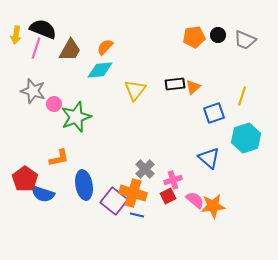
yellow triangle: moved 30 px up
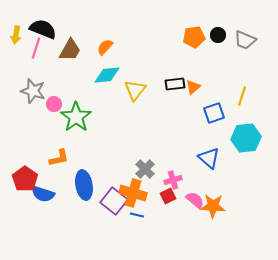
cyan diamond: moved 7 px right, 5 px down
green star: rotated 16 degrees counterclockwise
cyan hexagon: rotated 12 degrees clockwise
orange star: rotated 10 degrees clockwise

...

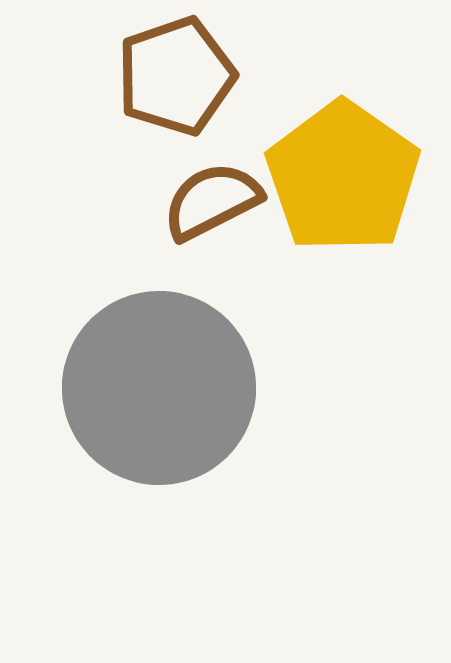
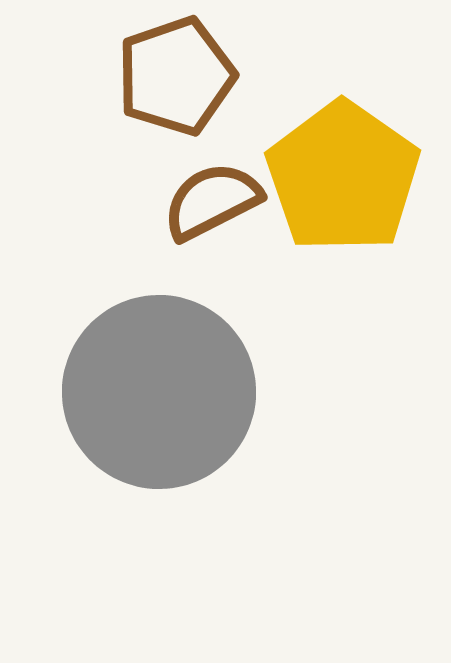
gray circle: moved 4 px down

__Aim__.
Reproduce verbatim the lines of the material between the line containing "yellow triangle: moved 30 px up" and the line containing "cyan hexagon: rotated 12 degrees clockwise", inclusive. Omit the pictures from the output.

__Solution to the problem__.
yellow triangle: moved 30 px up
cyan diamond: moved 7 px right, 5 px down
green star: rotated 16 degrees counterclockwise
cyan hexagon: rotated 12 degrees clockwise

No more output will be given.